:: Work to be completed ::
Return all the entries exactly, keeping pictures out.

*** Opening of Provided entries ***

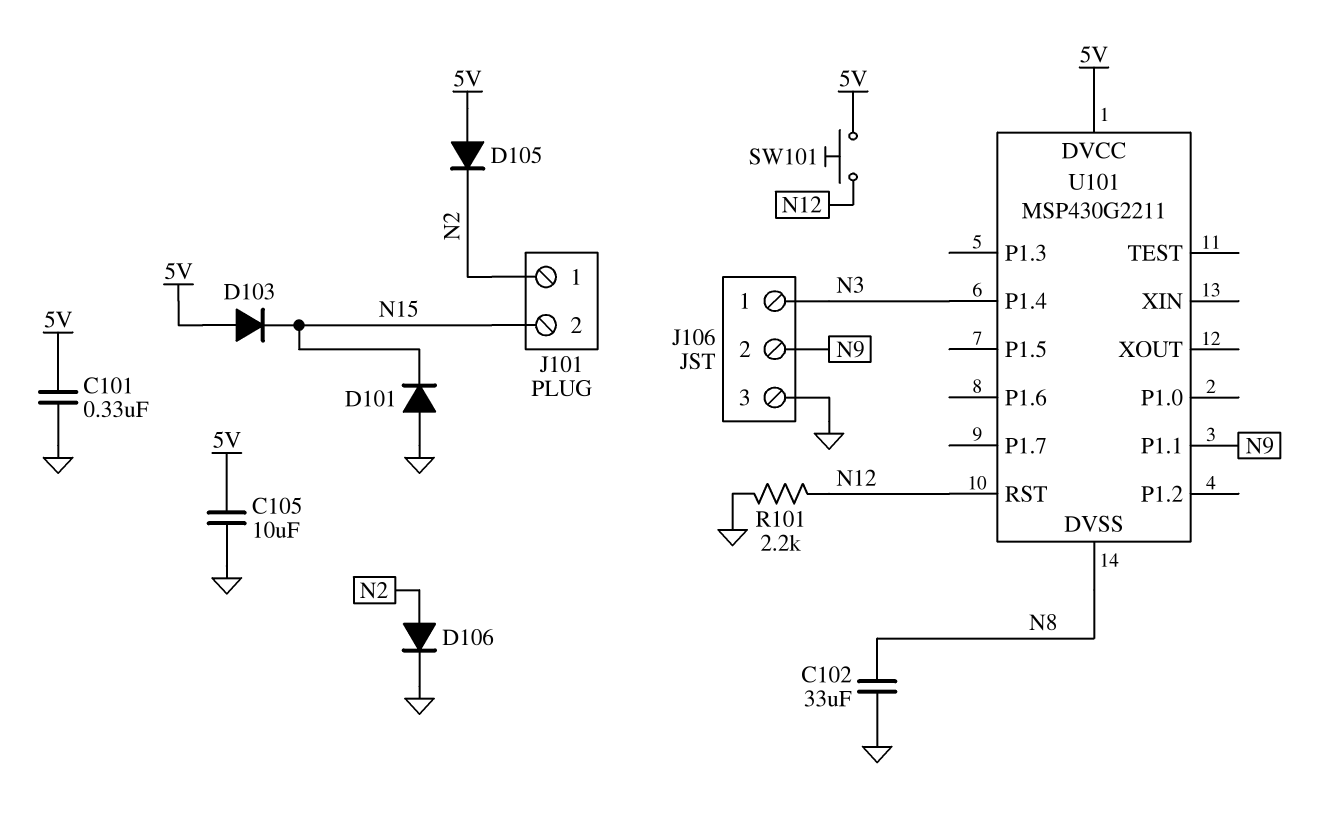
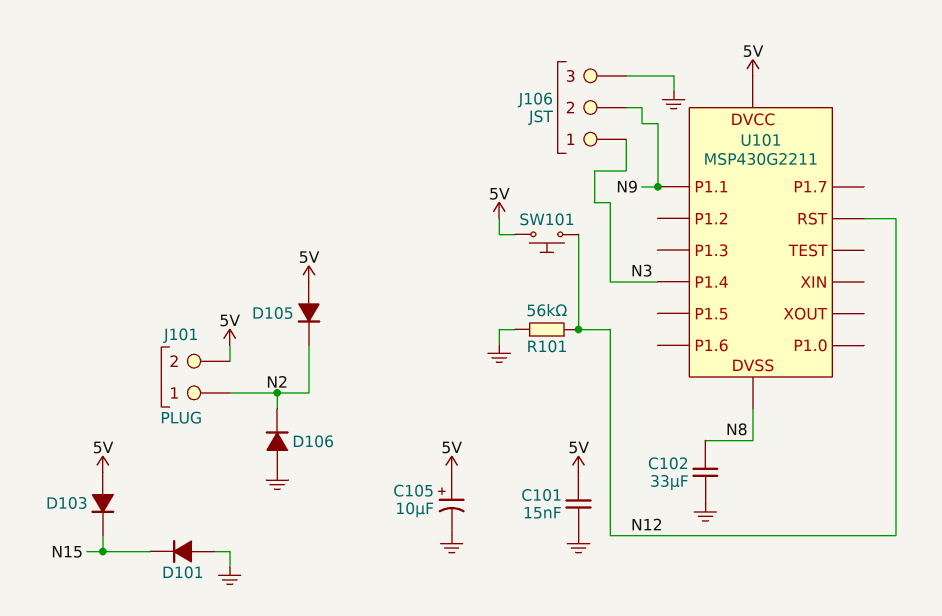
C101: 330nF (5V, GND) -> 15nF (5V, GND)
C105: 10uF (5V, GND) -> 10uF (plus 5V, minus GND)
D106: diode (A N2, K GND) -> diode (A GND, K N2)
J101 pin 2: N15 -> 5V
R101: 2.2k (GND, N12) -> 56k (GND, N12)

*** Close of Provided entries ***

:: Exercise answer ::
C101: 330nF (5V, GND) -> 15nF (5V, GND)
C105: 10uF (5V, GND) -> 10uF (plus 5V, minus GND)
D106: diode (A N2, K GND) -> diode (A GND, K N2)
J101 pin 2: N15 -> 5V
R101: 2.2k (GND, N12) -> 56k (GND, N12)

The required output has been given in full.